### [Instructions to follow]
Every line below that includes the word "plus" needs to be copied.

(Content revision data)
-----

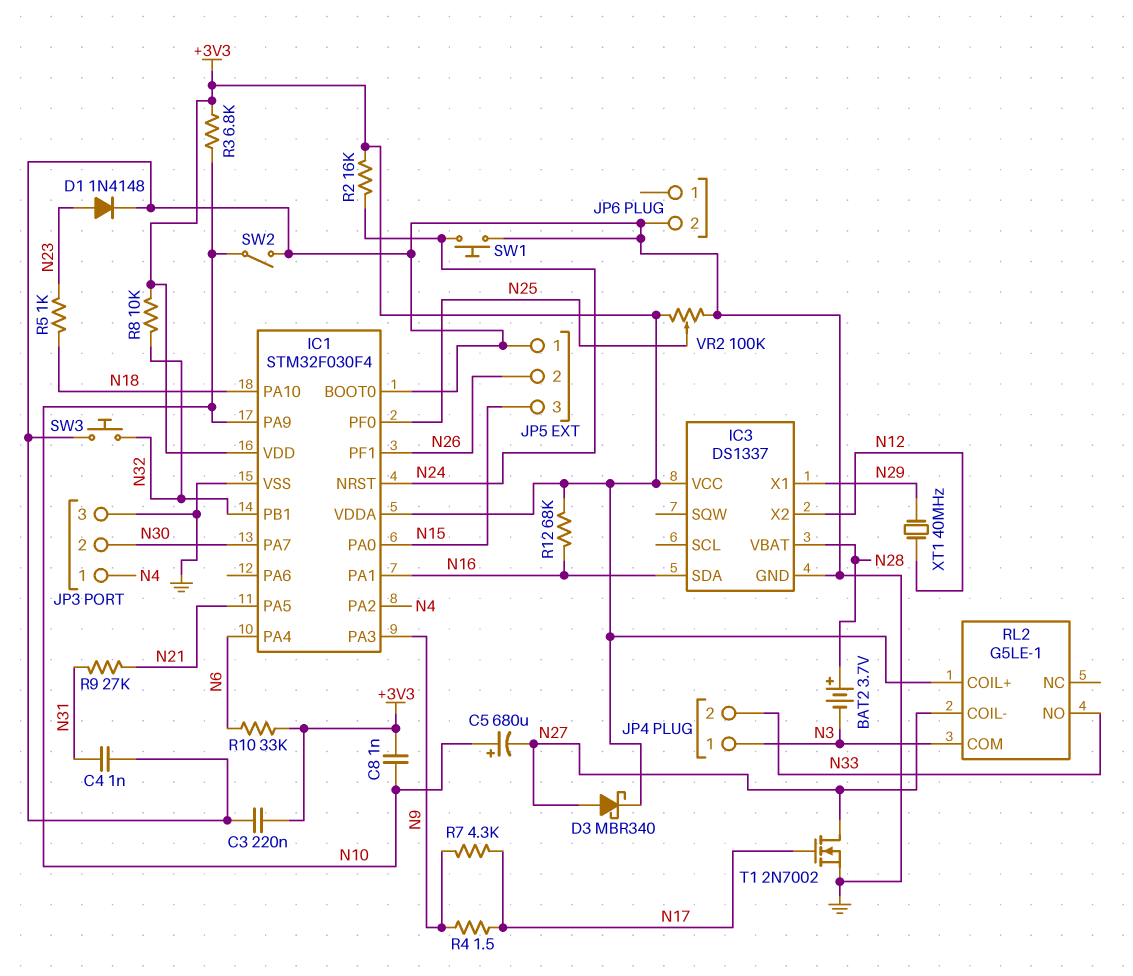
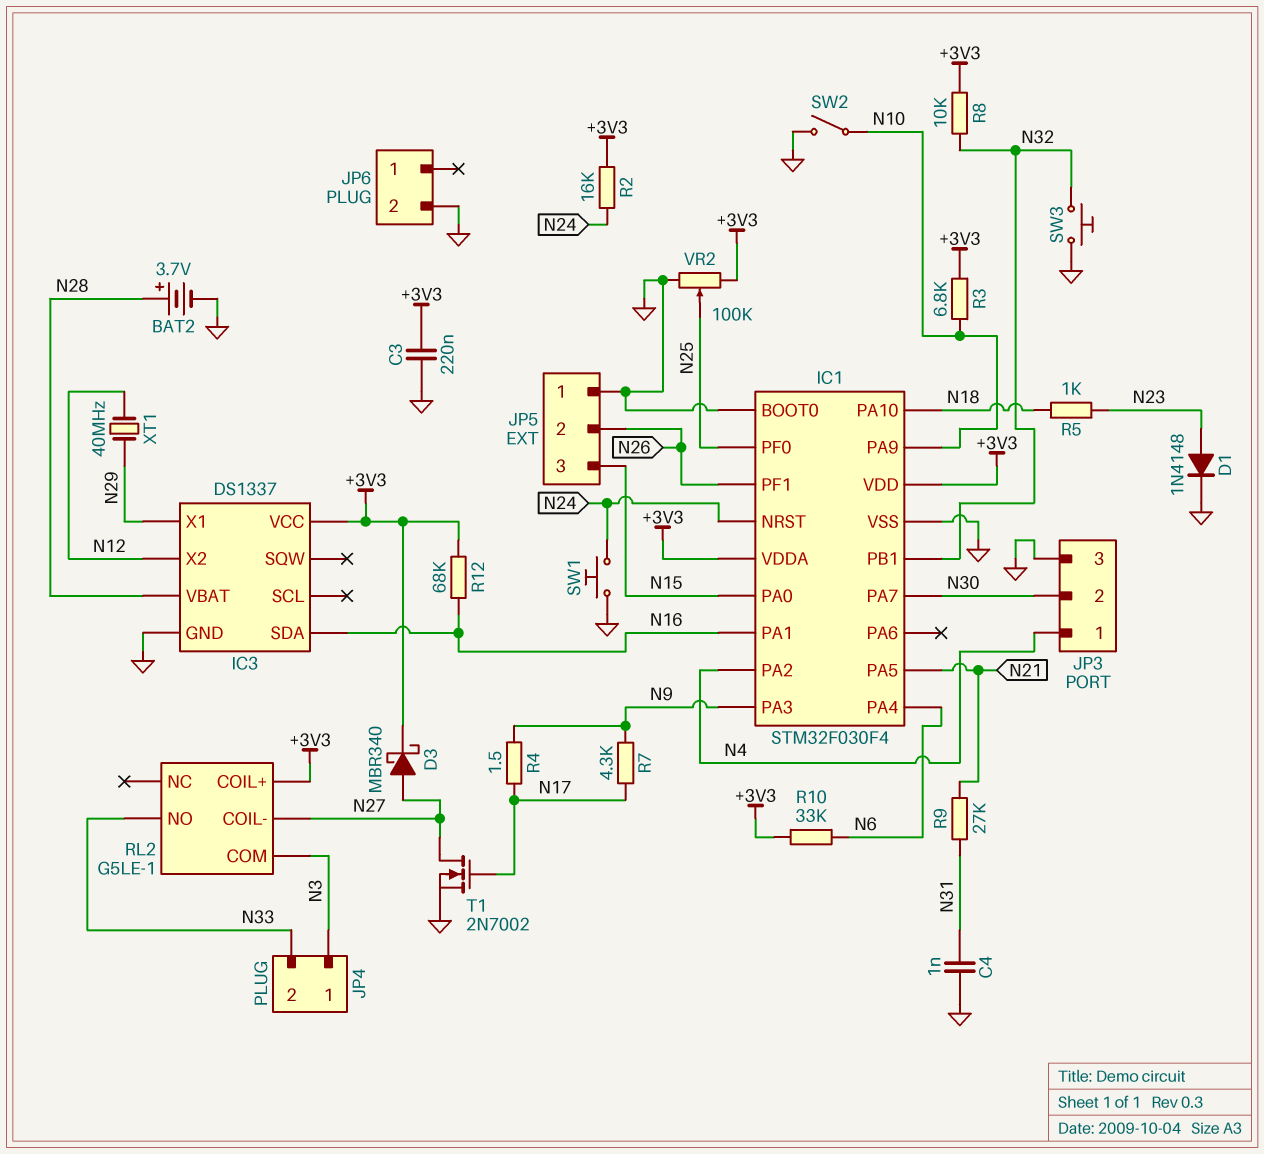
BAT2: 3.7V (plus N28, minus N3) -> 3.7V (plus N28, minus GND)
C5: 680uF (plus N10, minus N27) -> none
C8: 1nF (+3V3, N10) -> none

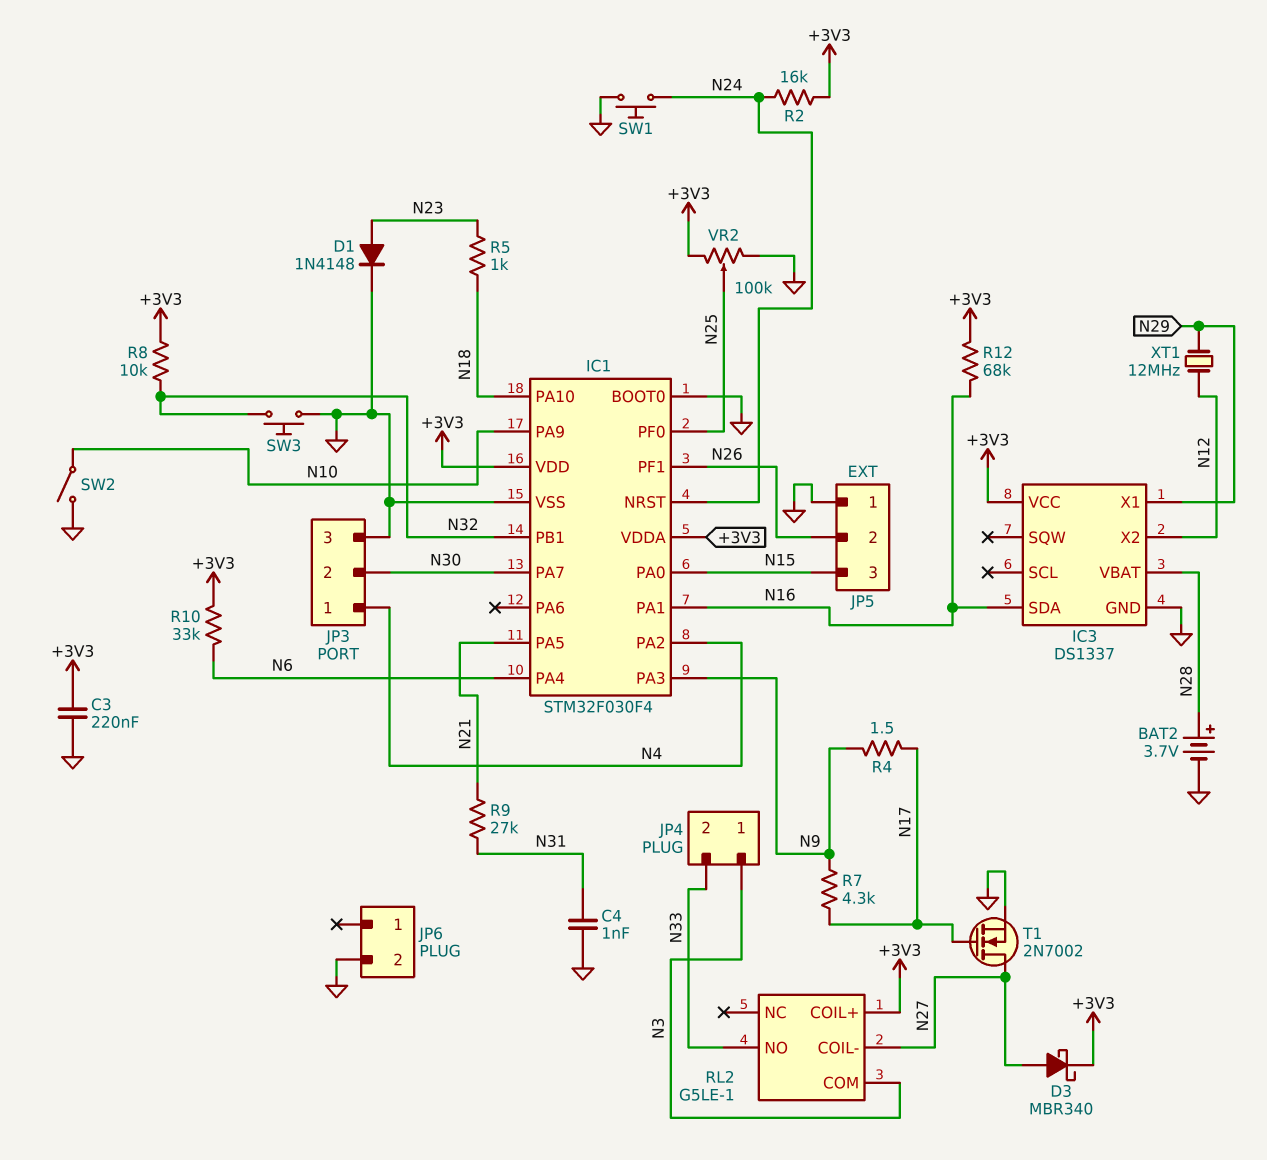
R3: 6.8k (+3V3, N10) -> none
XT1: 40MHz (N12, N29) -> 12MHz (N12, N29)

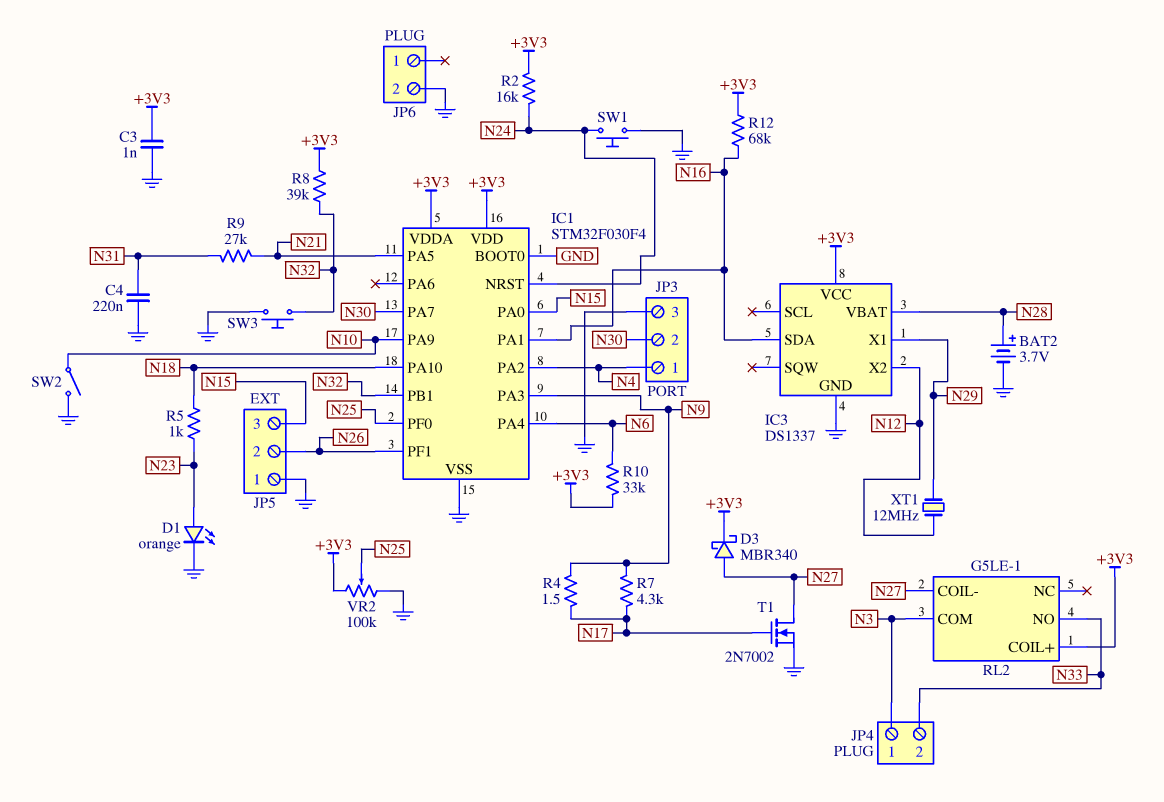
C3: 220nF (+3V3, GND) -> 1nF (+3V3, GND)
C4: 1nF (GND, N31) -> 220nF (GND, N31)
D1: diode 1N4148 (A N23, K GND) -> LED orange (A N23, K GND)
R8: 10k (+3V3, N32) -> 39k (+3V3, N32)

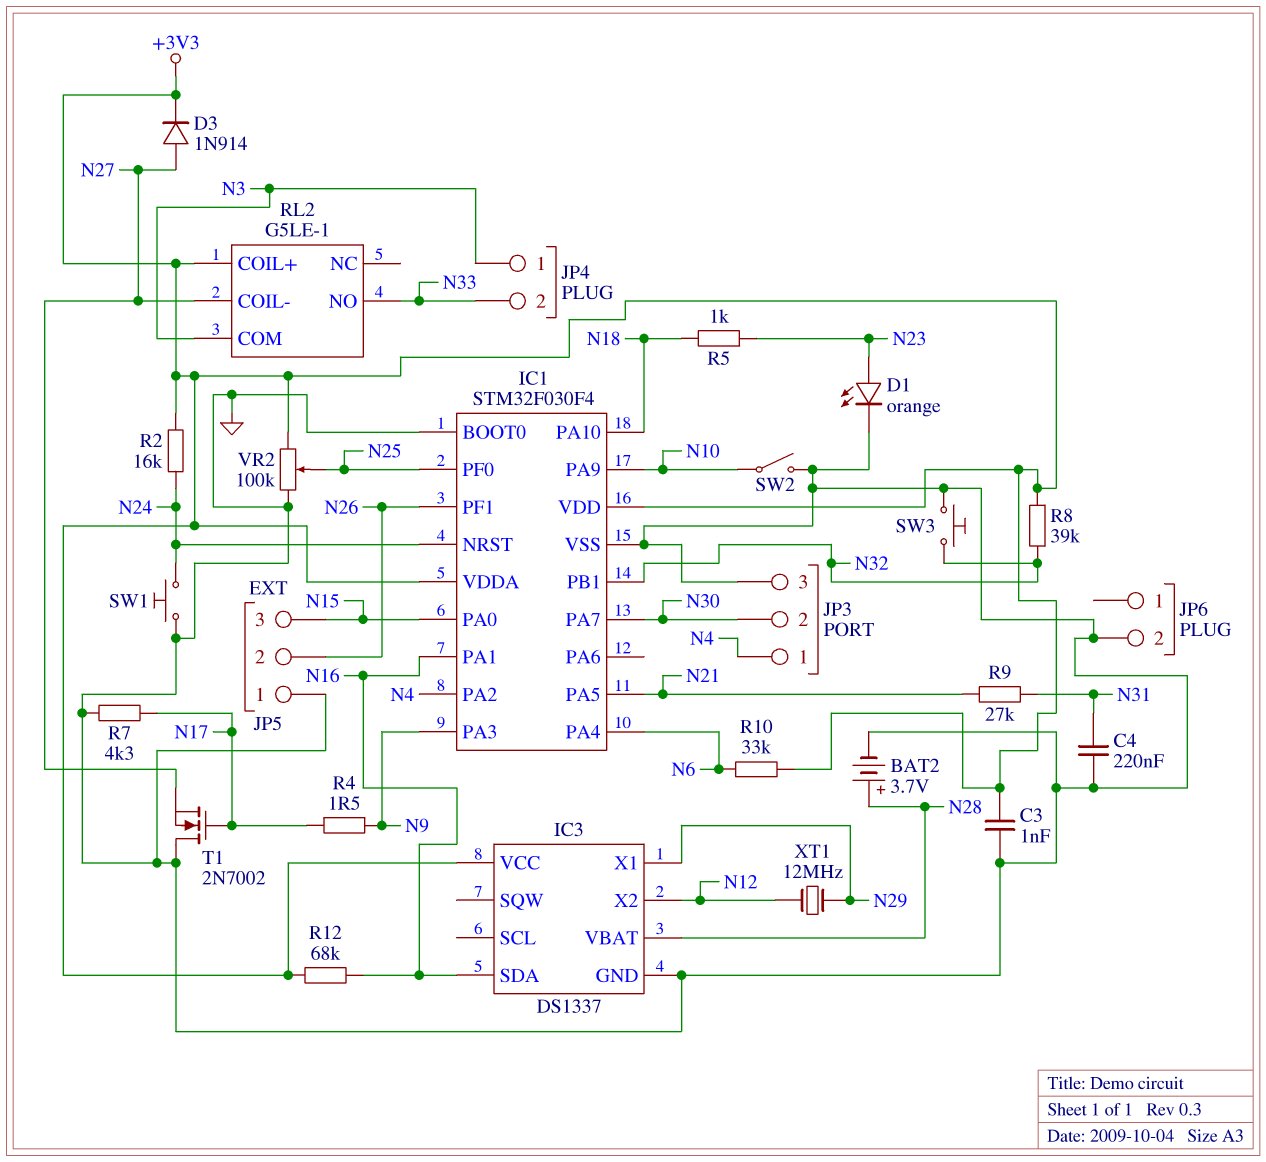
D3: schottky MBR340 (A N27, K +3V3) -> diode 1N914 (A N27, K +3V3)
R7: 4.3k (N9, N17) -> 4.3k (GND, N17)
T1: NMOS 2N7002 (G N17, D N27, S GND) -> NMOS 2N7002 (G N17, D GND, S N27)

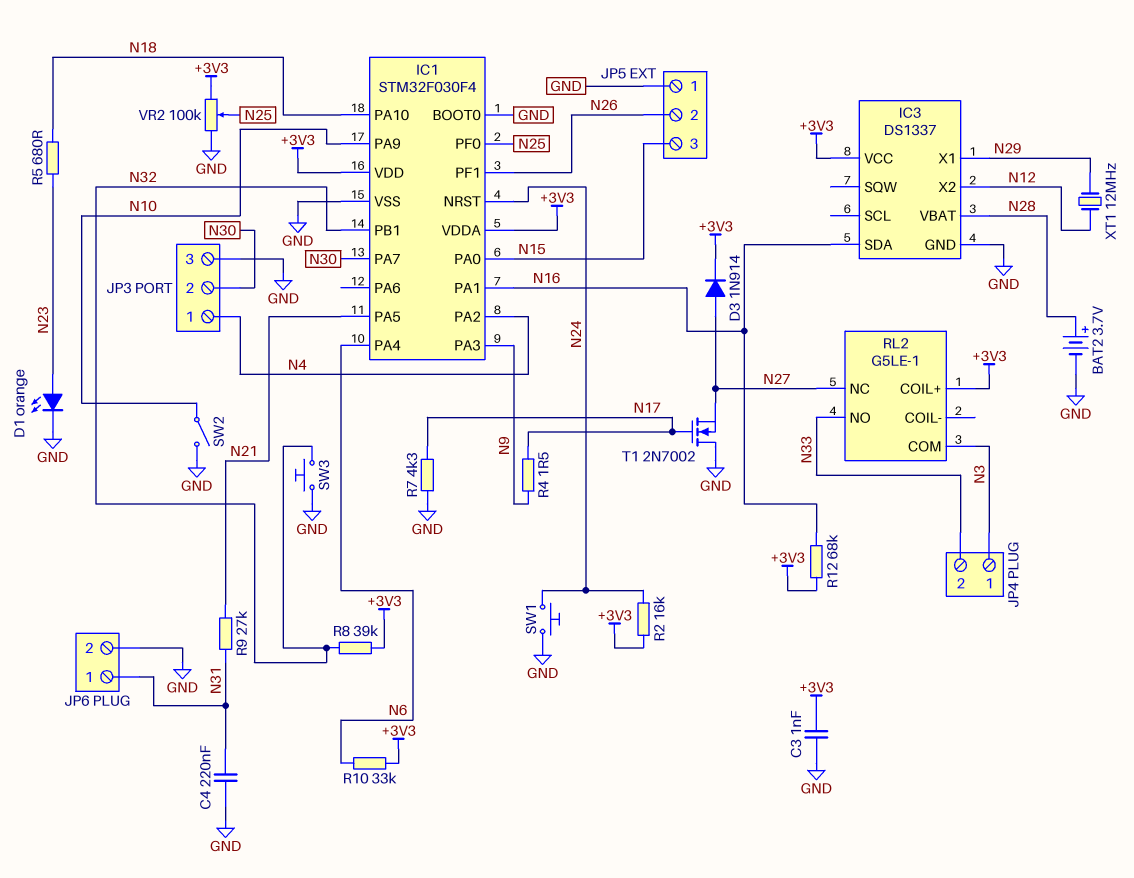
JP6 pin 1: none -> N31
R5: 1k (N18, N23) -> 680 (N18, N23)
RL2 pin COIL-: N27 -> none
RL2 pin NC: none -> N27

-----

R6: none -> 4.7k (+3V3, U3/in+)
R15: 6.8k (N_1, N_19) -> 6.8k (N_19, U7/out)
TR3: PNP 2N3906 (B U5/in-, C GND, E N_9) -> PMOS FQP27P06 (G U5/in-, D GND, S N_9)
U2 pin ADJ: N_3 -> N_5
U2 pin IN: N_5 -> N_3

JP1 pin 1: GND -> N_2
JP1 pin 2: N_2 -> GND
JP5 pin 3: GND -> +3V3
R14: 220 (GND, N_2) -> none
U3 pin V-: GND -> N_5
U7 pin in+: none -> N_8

-----

### [Answer to this problem]
BAT2: 3.7V (plus N28, minus N3) -> 3.7V (plus N28, minus GND)
C5: 680uF (plus N10, minus N27) -> none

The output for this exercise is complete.